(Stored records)
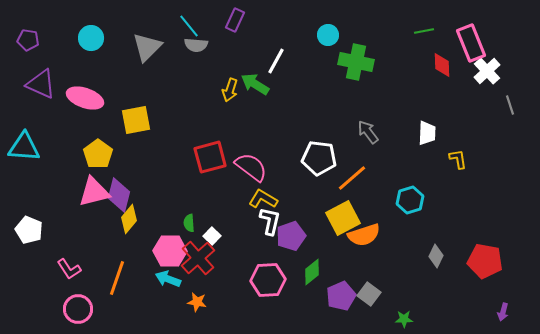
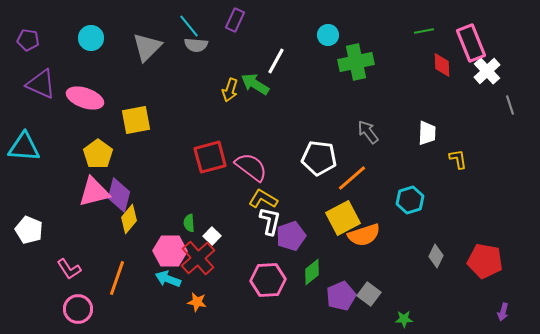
green cross at (356, 62): rotated 24 degrees counterclockwise
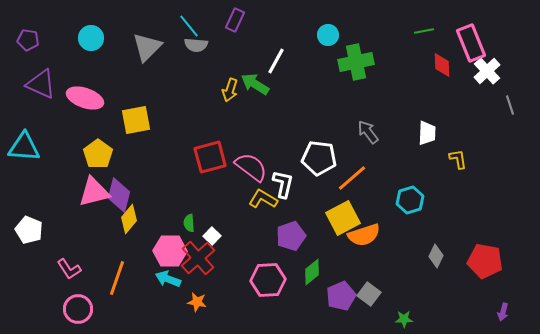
white L-shape at (270, 221): moved 13 px right, 37 px up
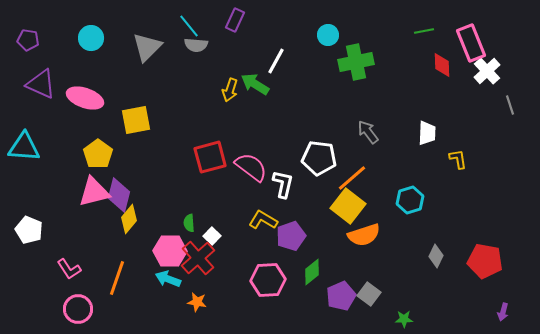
yellow L-shape at (263, 199): moved 21 px down
yellow square at (343, 218): moved 5 px right, 12 px up; rotated 24 degrees counterclockwise
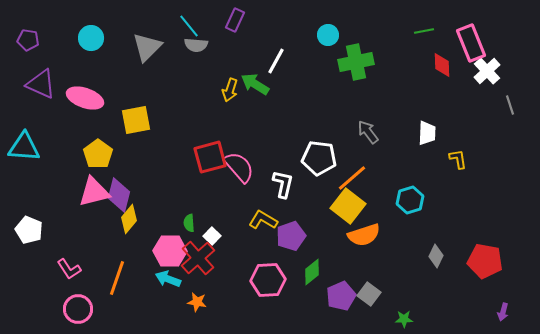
pink semicircle at (251, 167): moved 12 px left; rotated 12 degrees clockwise
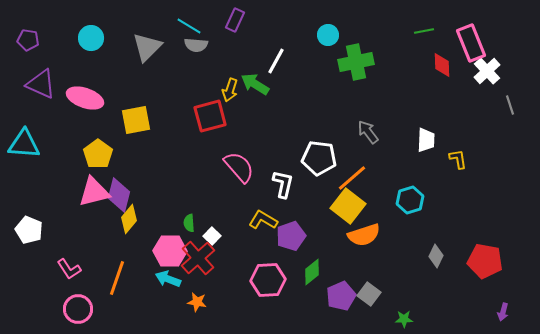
cyan line at (189, 26): rotated 20 degrees counterclockwise
white trapezoid at (427, 133): moved 1 px left, 7 px down
cyan triangle at (24, 147): moved 3 px up
red square at (210, 157): moved 41 px up
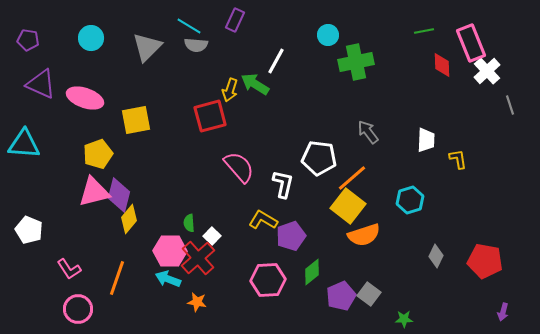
yellow pentagon at (98, 154): rotated 16 degrees clockwise
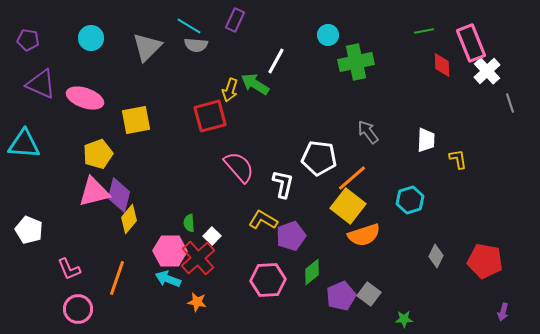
gray line at (510, 105): moved 2 px up
pink L-shape at (69, 269): rotated 10 degrees clockwise
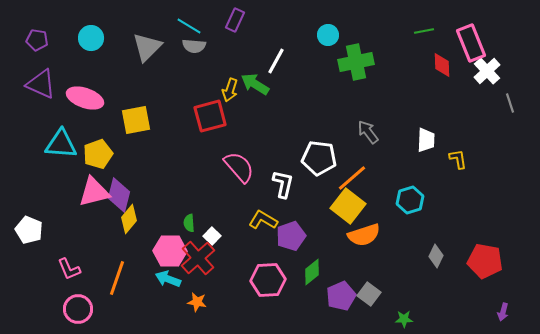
purple pentagon at (28, 40): moved 9 px right
gray semicircle at (196, 45): moved 2 px left, 1 px down
cyan triangle at (24, 144): moved 37 px right
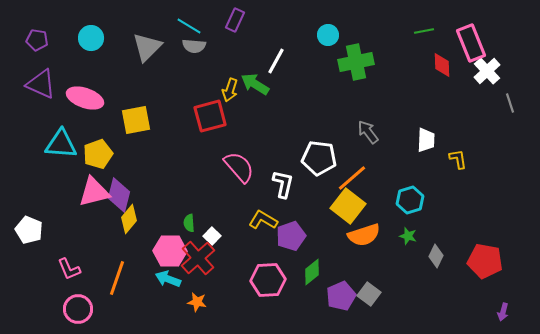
green star at (404, 319): moved 4 px right, 83 px up; rotated 18 degrees clockwise
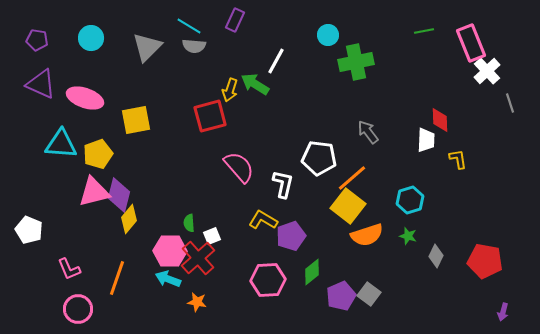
red diamond at (442, 65): moved 2 px left, 55 px down
orange semicircle at (364, 235): moved 3 px right
white square at (212, 236): rotated 24 degrees clockwise
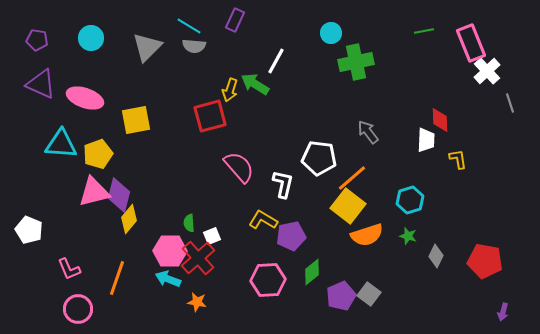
cyan circle at (328, 35): moved 3 px right, 2 px up
purple pentagon at (291, 236): rotated 8 degrees clockwise
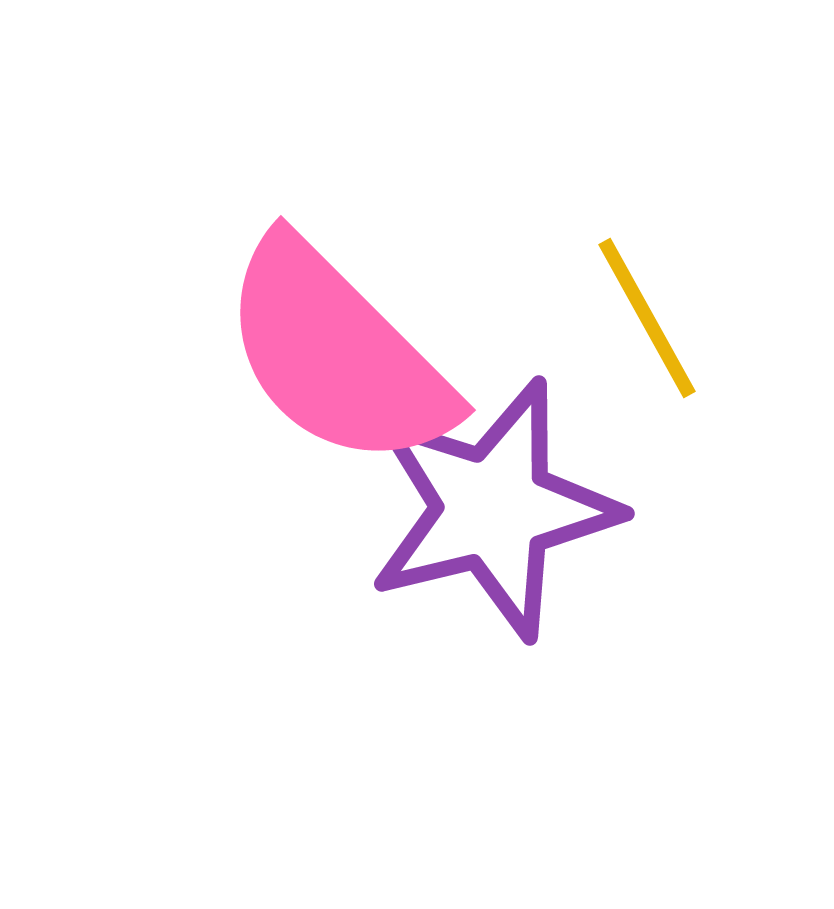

→ **Exercise requirements**
Extract each line of the data above that contains the string "semicircle", treating uppercase and lowercase letters as distinct.

→ **Exercise response**
pink semicircle at (251, 167): moved 12 px left; rotated 12 degrees clockwise
gray semicircle at (196, 45): moved 2 px left, 1 px down
orange semicircle at (364, 235): moved 3 px right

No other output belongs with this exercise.